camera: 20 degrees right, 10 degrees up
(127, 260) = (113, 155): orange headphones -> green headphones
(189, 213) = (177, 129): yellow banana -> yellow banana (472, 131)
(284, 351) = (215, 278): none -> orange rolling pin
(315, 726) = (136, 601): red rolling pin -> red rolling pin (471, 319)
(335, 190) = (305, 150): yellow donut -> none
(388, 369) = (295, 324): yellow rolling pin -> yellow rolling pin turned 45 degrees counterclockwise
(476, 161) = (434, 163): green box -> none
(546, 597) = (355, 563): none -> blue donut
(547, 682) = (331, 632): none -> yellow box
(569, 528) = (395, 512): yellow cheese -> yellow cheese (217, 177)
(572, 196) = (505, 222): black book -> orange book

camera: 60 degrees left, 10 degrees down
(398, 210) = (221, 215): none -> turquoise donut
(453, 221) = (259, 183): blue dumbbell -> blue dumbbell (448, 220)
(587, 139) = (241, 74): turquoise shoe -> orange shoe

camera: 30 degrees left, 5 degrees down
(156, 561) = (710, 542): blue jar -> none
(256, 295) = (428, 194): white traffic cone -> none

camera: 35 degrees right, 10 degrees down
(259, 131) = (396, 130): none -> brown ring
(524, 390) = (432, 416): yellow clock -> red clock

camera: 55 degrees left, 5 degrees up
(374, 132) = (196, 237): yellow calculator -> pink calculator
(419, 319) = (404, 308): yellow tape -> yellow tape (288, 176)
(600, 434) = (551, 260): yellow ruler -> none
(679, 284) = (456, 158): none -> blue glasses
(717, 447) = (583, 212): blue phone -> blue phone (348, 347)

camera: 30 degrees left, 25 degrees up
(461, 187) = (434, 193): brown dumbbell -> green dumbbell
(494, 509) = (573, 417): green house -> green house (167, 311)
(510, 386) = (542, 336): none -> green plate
■ ■ ■
**TRY IT**: If a line falls between the first line of the records and the line containing "(315, 726) = (136, 601): red", inclusive, repeat it exactly; leave out all others.

**RESPONSE BOX**:
camera: 20 degrees right, 10 degrees up
(127, 260) = (113, 155): orange headphones -> green headphones
(189, 213) = (177, 129): yellow banana -> yellow banana (472, 131)
(284, 351) = (215, 278): none -> orange rolling pin
(315, 726) = (136, 601): red rolling pin -> red rolling pin (471, 319)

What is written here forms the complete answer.